Exercise: Across the data below, count every line where the string "schottky" appears. Answer with the number alone.

Image comparison data:
======

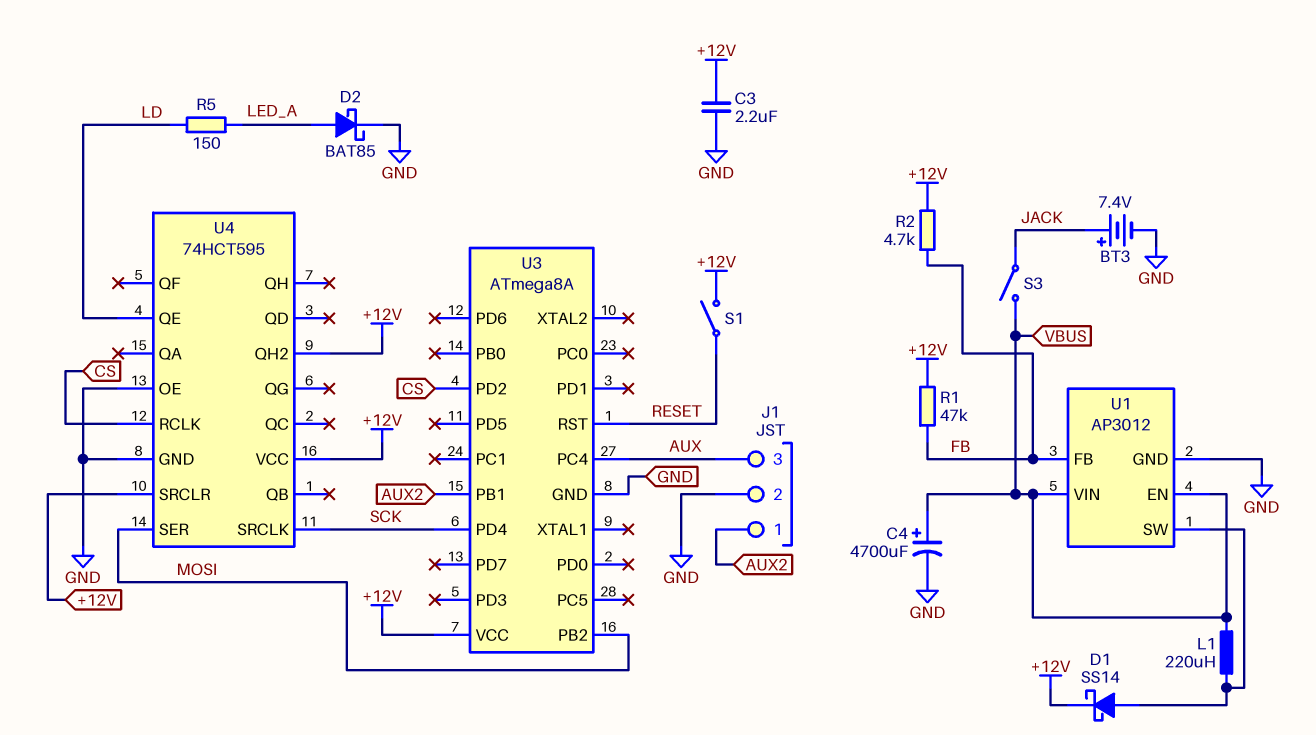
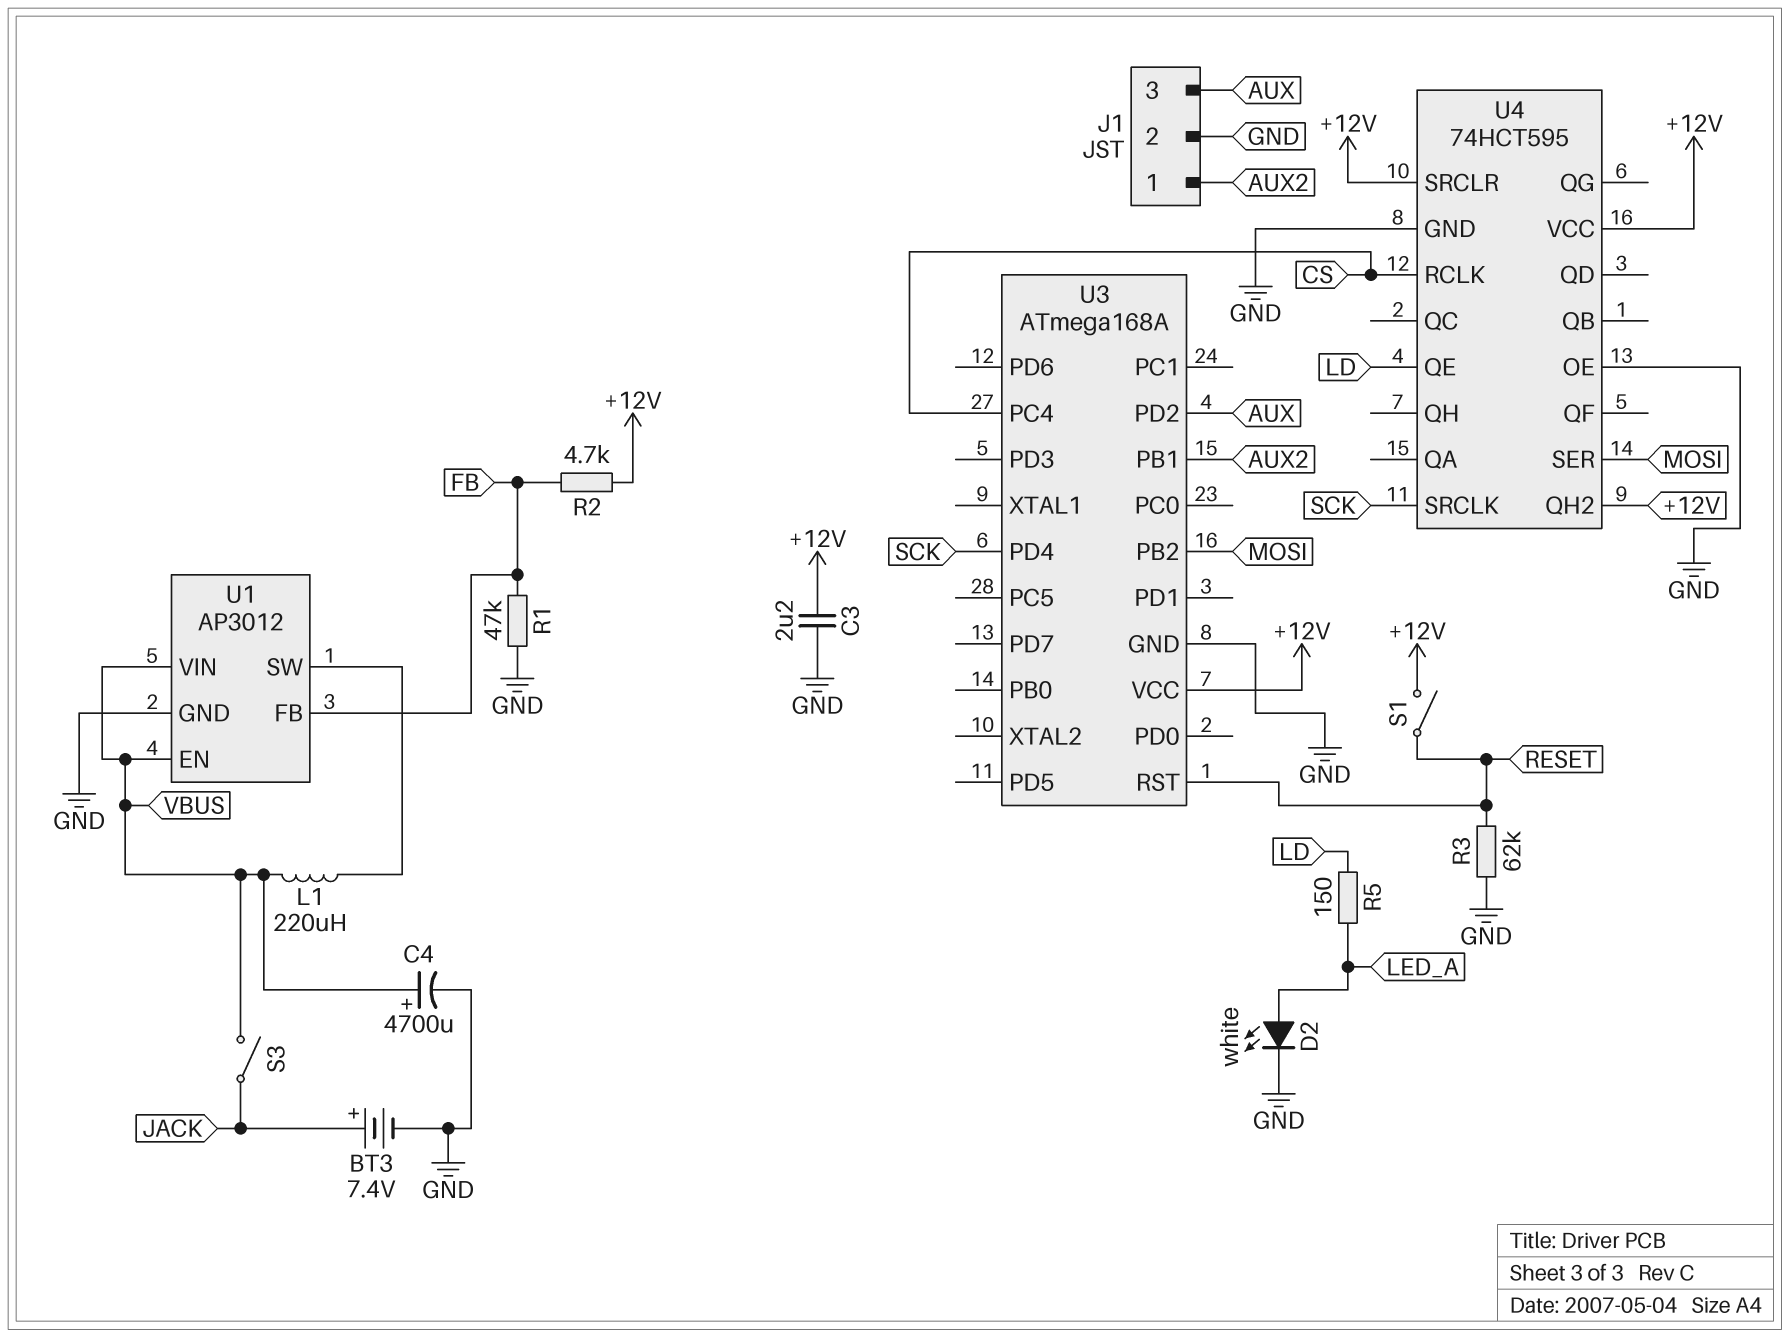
D1: schottky SS14 (A U1/SW, K +12V) -> none
D2: schottky BAT85 (A LED_A, K GND) -> LED white (A LED_A, K GND)
R1: 47k (+12V, FB) -> 47k (FB, GND)
R3: none -> 62k (GND, RESET)
U3: ATmega8A -> ATmega168A
U3 pin PC4: AUX -> CS
U3 pin PD2: CS -> AUX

======

Result of the exercise: 2